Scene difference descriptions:
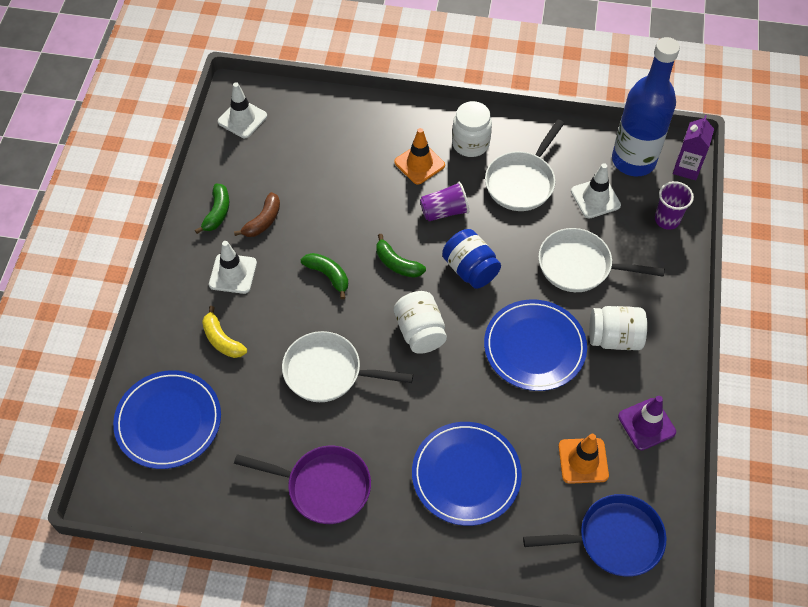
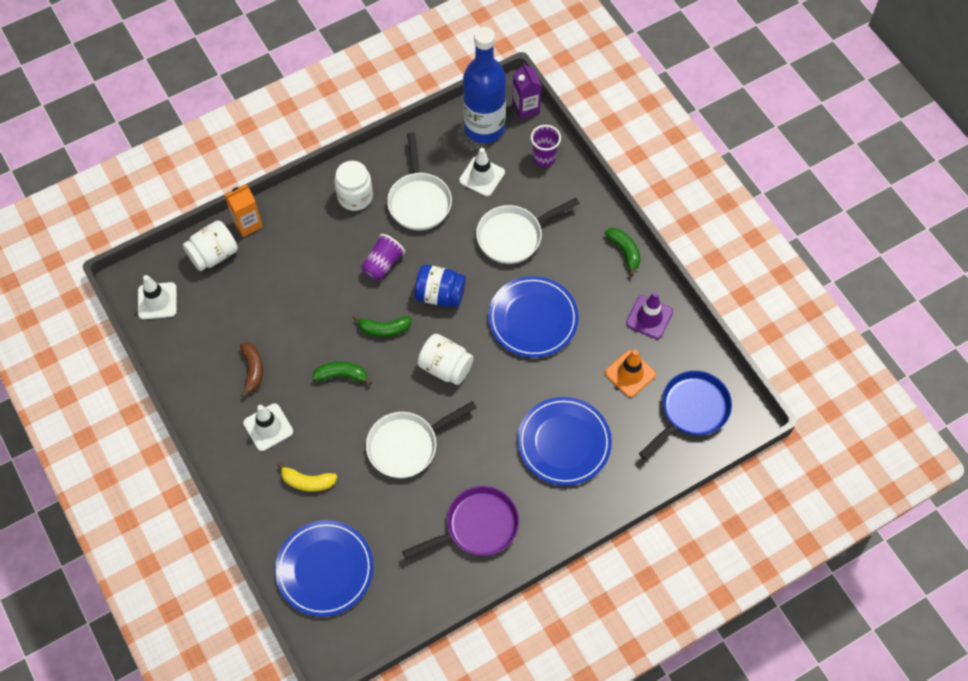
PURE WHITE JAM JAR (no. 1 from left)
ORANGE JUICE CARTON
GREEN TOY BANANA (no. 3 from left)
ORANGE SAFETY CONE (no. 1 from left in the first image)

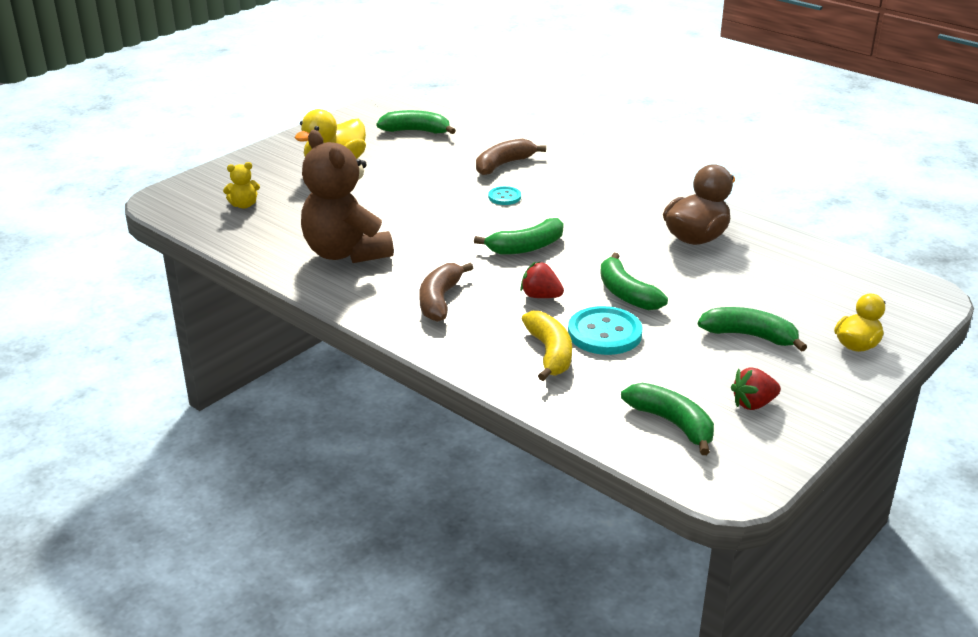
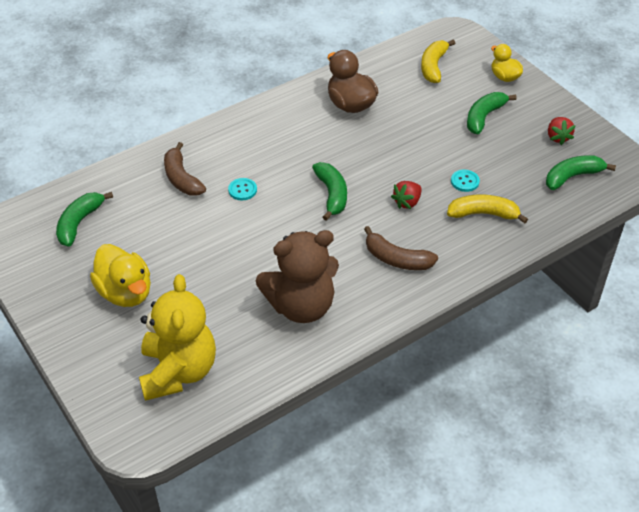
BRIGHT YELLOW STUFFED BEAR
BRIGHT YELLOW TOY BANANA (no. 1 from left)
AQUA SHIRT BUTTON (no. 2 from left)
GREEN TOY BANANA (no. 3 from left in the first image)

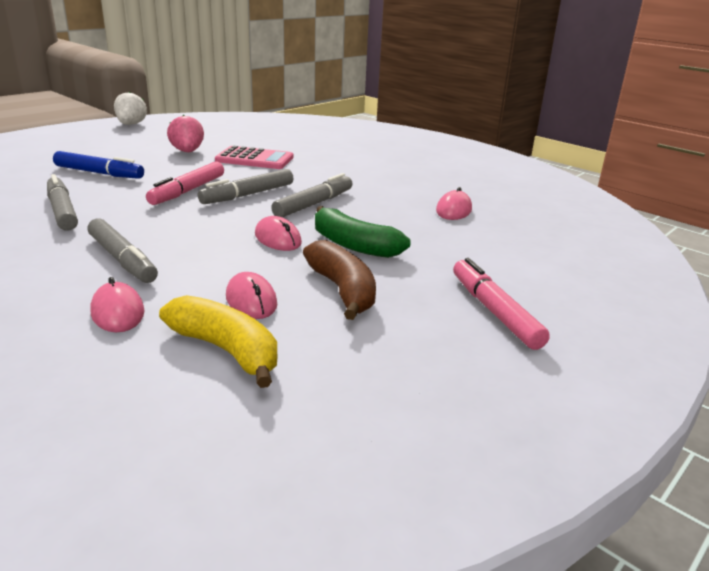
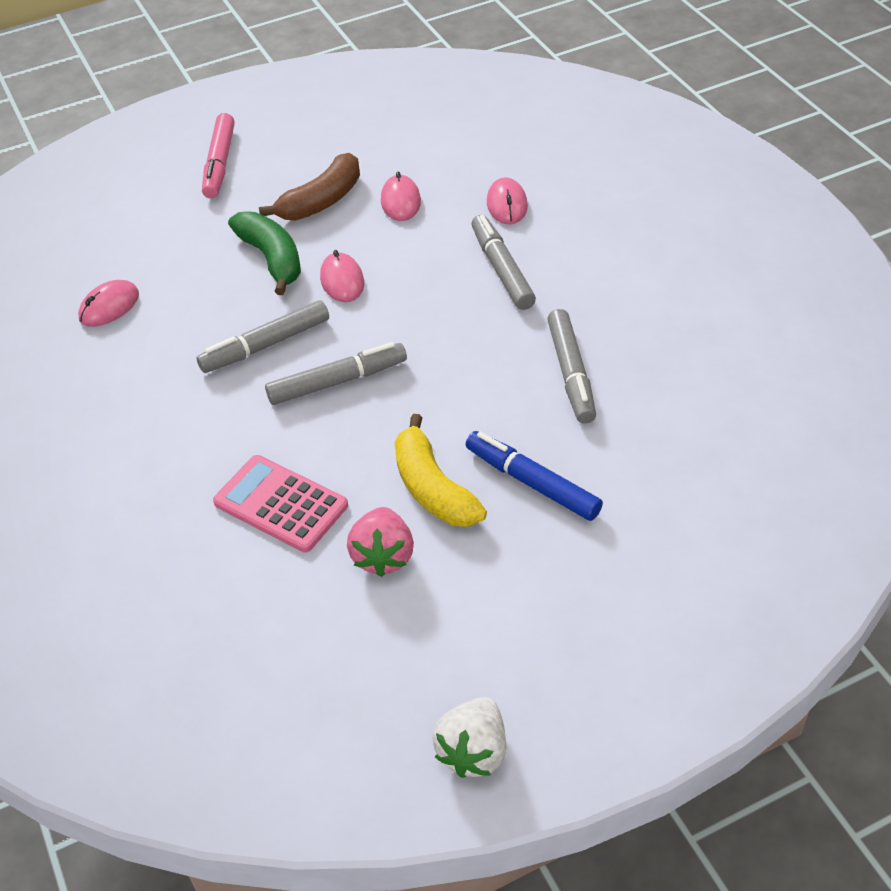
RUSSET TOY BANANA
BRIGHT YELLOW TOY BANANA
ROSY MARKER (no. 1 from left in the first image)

• **EXERCISE**
Exclude the images, then output the data above word for word.

• **ANSWER**
PURE WHITE JAM JAR (no. 1 from left)
ORANGE JUICE CARTON
GREEN TOY BANANA (no. 3 from left)
ORANGE SAFETY CONE (no. 1 from left in the first image)

BRIGHT YELLOW STUFFED BEAR
BRIGHT YELLOW TOY BANANA (no. 1 from left)
AQUA SHIRT BUTTON (no. 2 from left)
GREEN TOY BANANA (no. 3 from left in the first image)

RUSSET TOY BANANA
BRIGHT YELLOW TOY BANANA
ROSY MARKER (no. 1 from left in the first image)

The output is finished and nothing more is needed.